__What is expected__: Should an entry contain an image, leave the image out and repeat the entry's text exactly.

__Supplied material__:

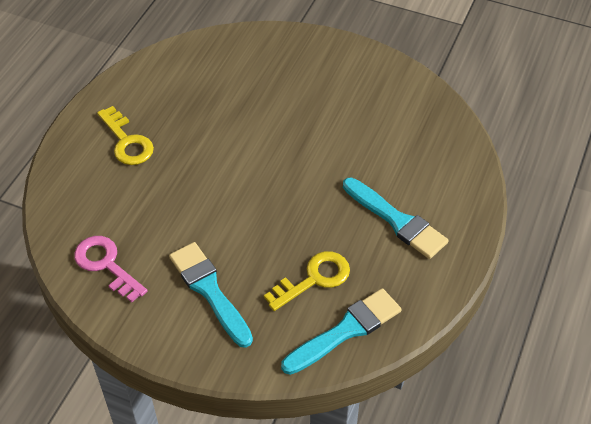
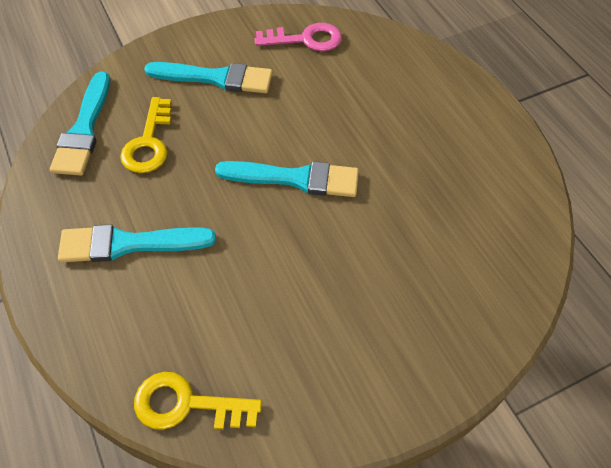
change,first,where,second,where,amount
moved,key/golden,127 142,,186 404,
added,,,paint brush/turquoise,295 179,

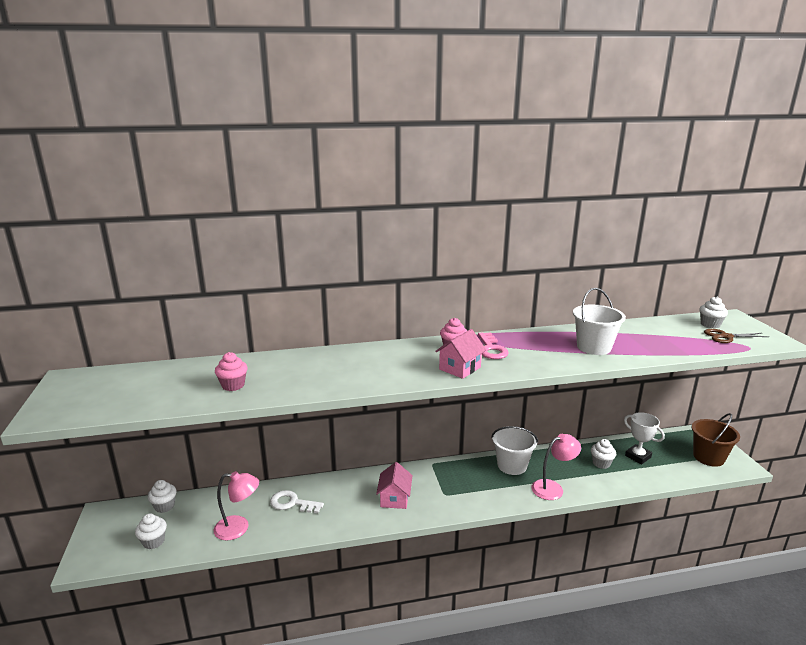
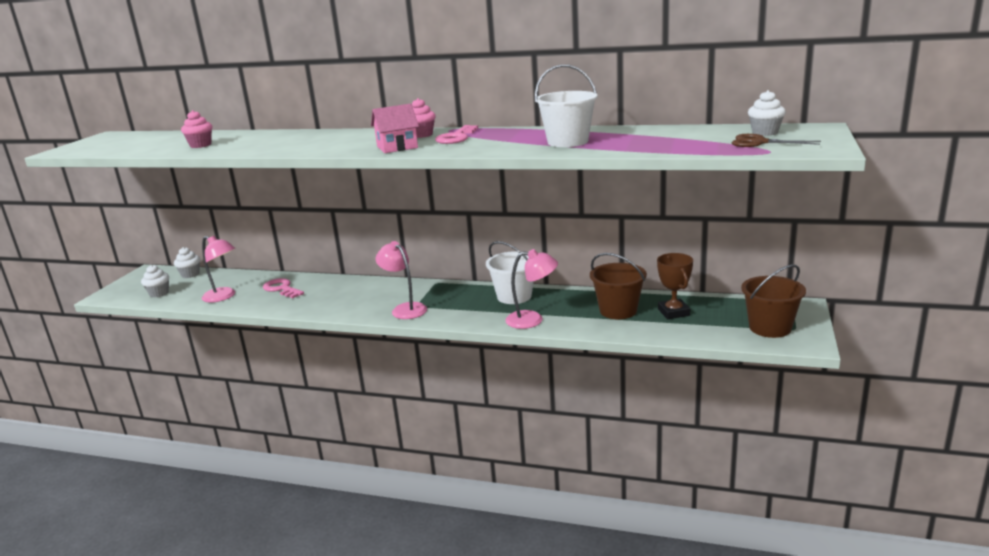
change,first,where,second,where,amount
recoloured,key/pure white,292 503,key/rose-pink,281 289,
removed,house/rose-pink,394 498,,,
replaced,muffin/pure white,601 463,bucket/russet,618 311,
recoloured,award cup/pure white,638 456,award cup/russet,673 312,
added,,,lamp/rose-pink,405 309,

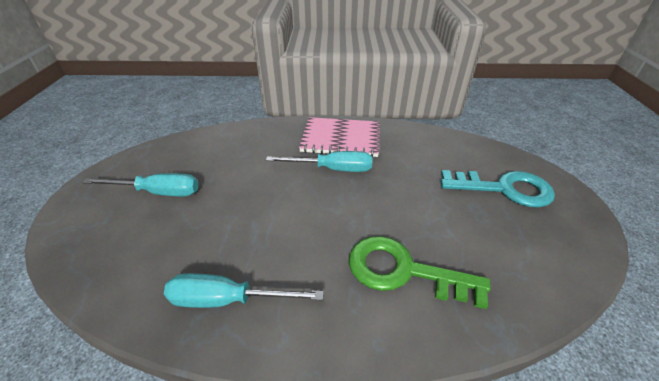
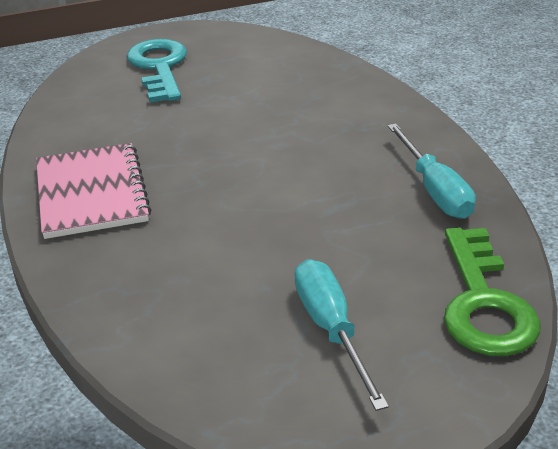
change,first,where,second,where,amount
removed,flat screwdriver/turquoise,332 169,,,
moved,key/emerald,403 271,,484 303,

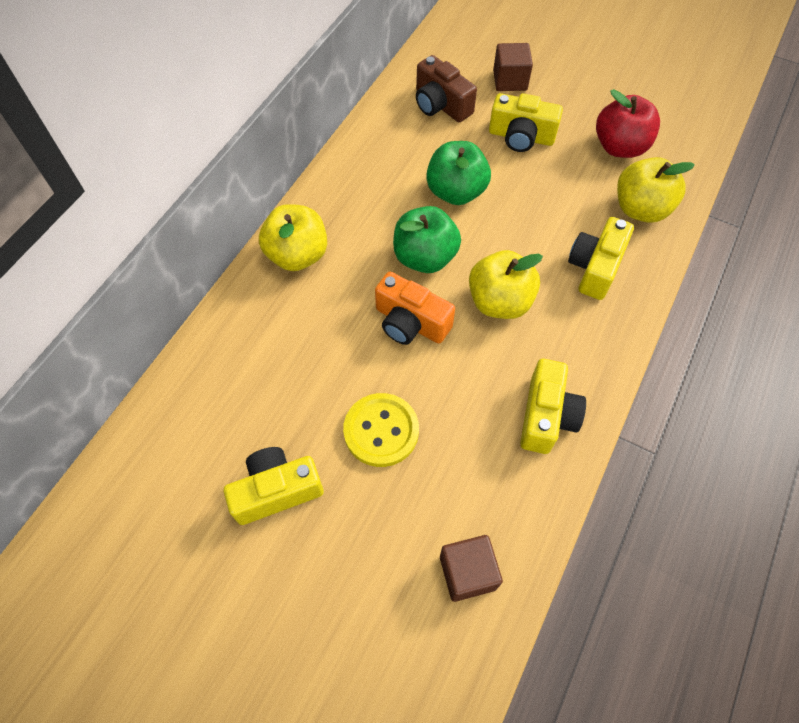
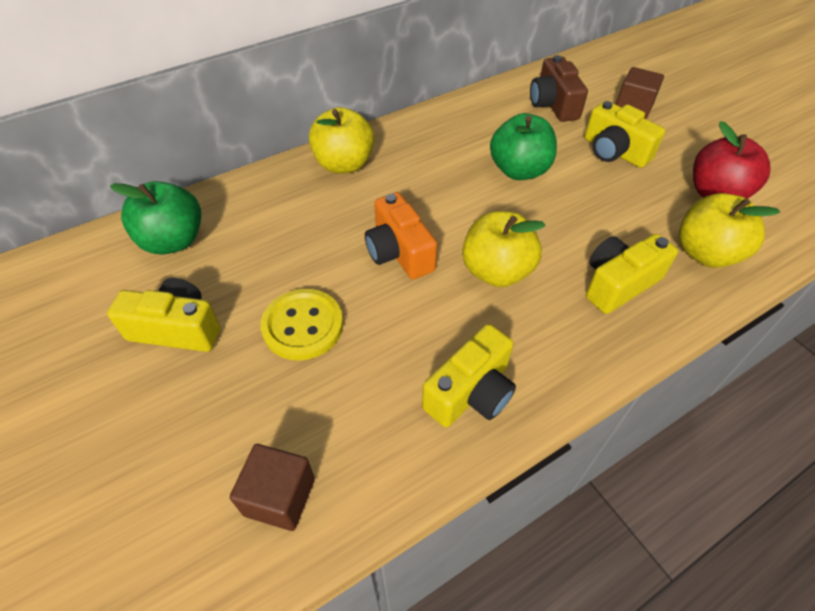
change,first,where,second,where,amount
moved,apple fruit/emerald,425 257,,173 241,

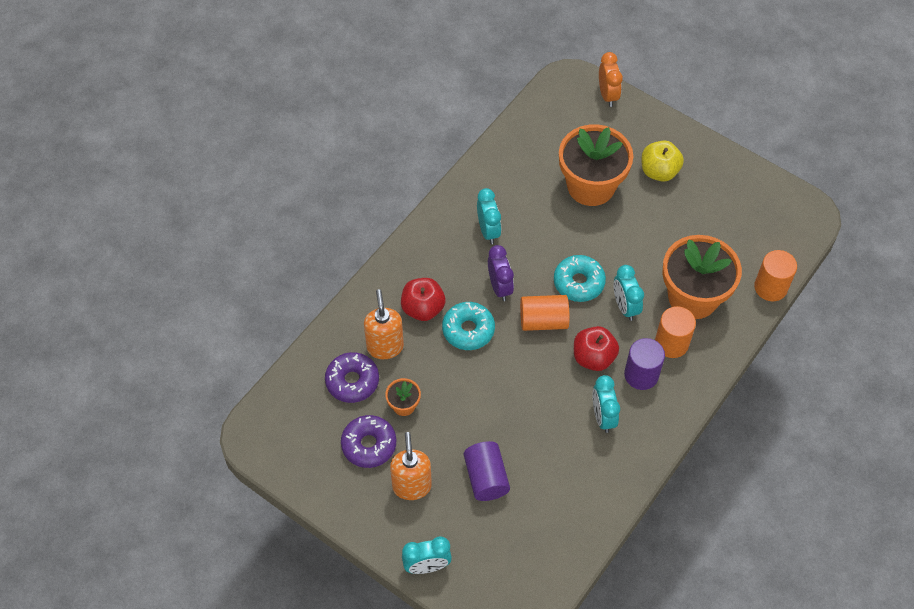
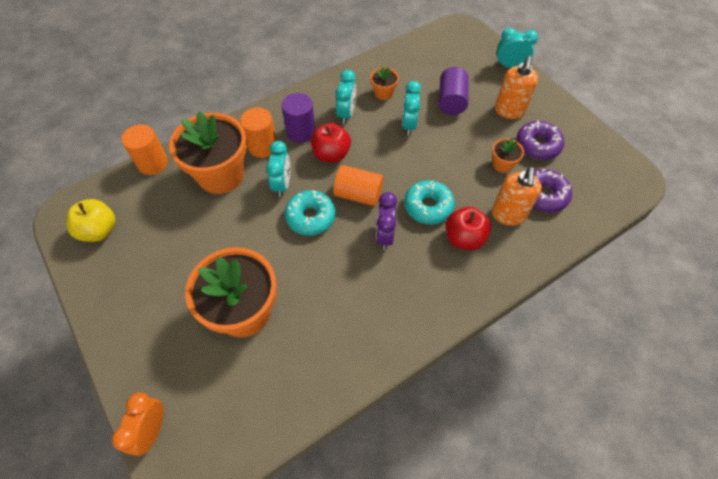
change,first,where,second,where,amount
moved,clock/turquoise,488 231,,409 125,
moved,apple fruit/golden,659 171,,99 230,
added,,,plant pot/orange,383 93,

__Answer below__:
change,first,where,second,where,amount
moved,key/golden,127 142,,186 404,
added,,,paint brush/turquoise,295 179,

change,first,where,second,where,amount
recoloured,key/pure white,292 503,key/rose-pink,281 289,
removed,house/rose-pink,394 498,,,
replaced,muffin/pure white,601 463,bucket/russet,618 311,
recoloured,award cup/pure white,638 456,award cup/russet,673 312,
added,,,lamp/rose-pink,405 309,

change,first,where,second,where,amount
removed,flat screwdriver/turquoise,332 169,,,
moved,key/emerald,403 271,,484 303,

change,first,where,second,where,amount
moved,apple fruit/emerald,425 257,,173 241,

change,first,where,second,where,amount
moved,clock/turquoise,488 231,,409 125,
moved,apple fruit/golden,659 171,,99 230,
added,,,plant pot/orange,383 93,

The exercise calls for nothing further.